▶ [Your task] Which of the lines in the data below contain the string "camera"? Copy each of them.

▶ [Materials provided]
^^^^^^^^
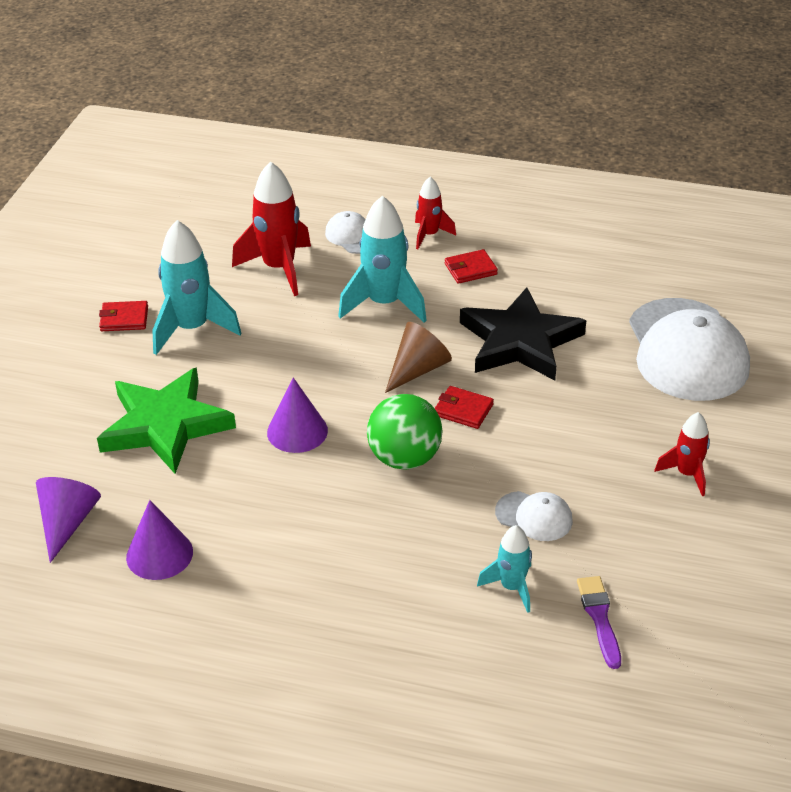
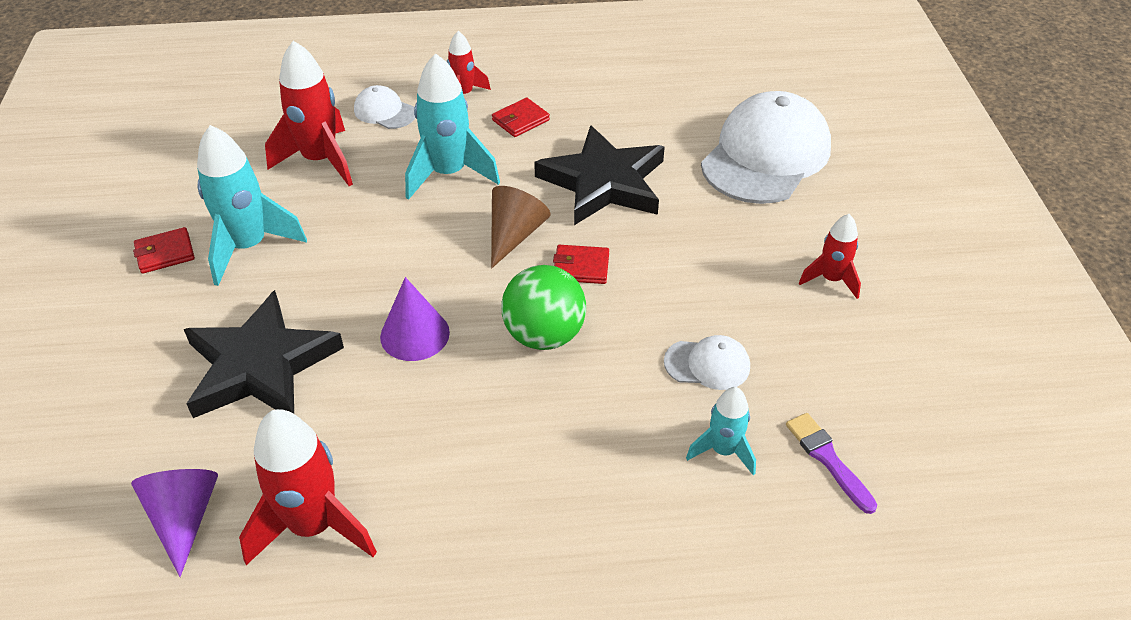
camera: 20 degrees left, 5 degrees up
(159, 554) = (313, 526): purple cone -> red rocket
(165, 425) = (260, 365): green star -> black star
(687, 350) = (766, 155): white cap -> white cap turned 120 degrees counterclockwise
^^^^^^^^
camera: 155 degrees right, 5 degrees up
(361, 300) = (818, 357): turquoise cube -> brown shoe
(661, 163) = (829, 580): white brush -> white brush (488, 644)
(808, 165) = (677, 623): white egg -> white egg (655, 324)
^^^^^^^^
▶ [Reply to the task]
camera: 20 degrees left, 5 degrees up
camera: 155 degrees right, 5 degrees up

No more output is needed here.